Requirement:
Return the data below exactly, but only from the line containing "pink round brick A6:B7" through the line containing "tan round brick I6", with both of those lines included.

Records provided:

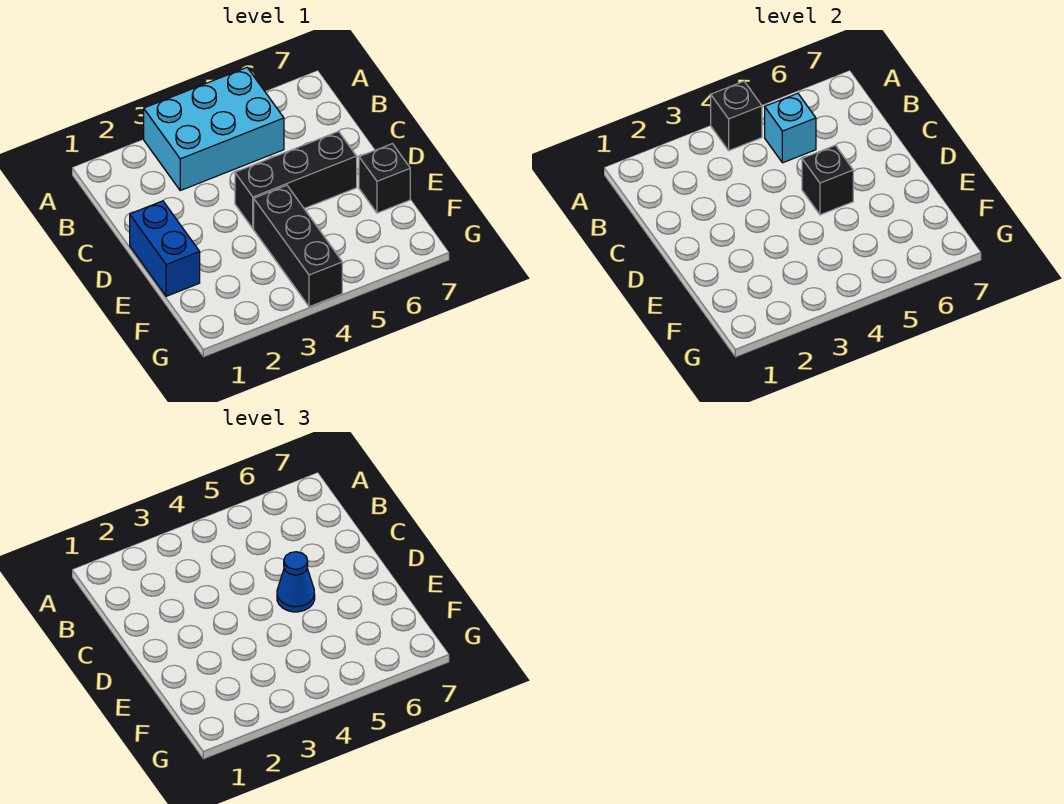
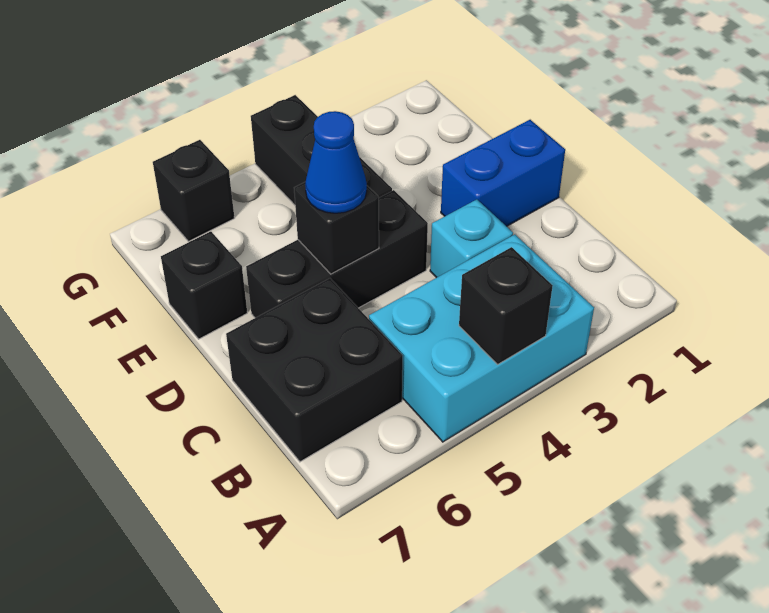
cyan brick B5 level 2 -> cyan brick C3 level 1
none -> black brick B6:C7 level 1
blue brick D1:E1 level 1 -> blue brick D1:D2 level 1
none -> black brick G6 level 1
* * *
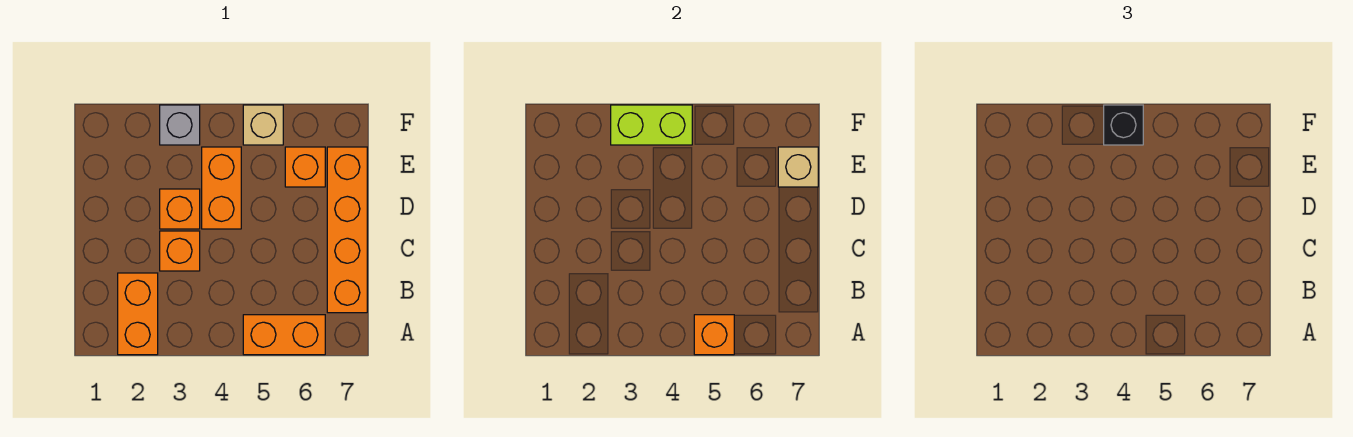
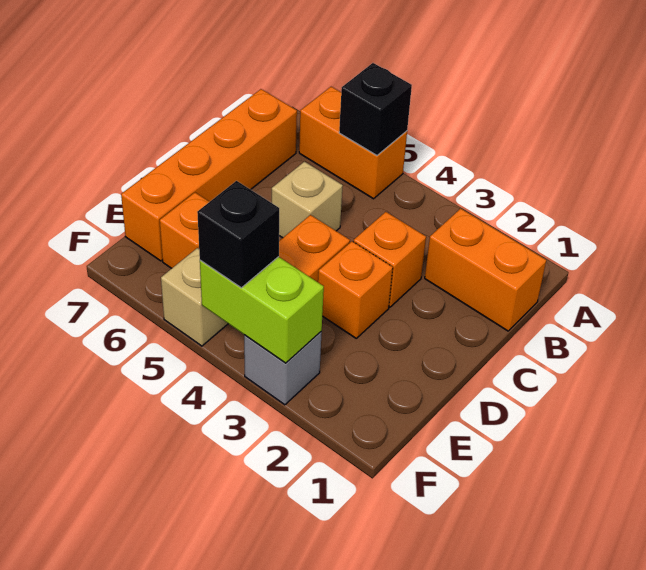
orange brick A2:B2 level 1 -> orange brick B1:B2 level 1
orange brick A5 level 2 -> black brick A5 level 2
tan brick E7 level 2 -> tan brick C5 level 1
* * *
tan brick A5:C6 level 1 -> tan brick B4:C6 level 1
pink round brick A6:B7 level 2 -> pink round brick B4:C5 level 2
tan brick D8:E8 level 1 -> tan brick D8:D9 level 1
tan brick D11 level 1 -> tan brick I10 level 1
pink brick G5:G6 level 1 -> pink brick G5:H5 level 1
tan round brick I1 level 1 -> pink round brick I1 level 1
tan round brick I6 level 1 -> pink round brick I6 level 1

Response to the exercise:
pink round brick A6:B7 level 2 -> pink round brick B4:C5 level 2
tan brick D8:E8 level 1 -> tan brick D8:D9 level 1
tan brick D11 level 1 -> tan brick I10 level 1
pink brick G5:G6 level 1 -> pink brick G5:H5 level 1
tan round brick I1 level 1 -> pink round brick I1 level 1
tan round brick I6 level 1 -> pink round brick I6 level 1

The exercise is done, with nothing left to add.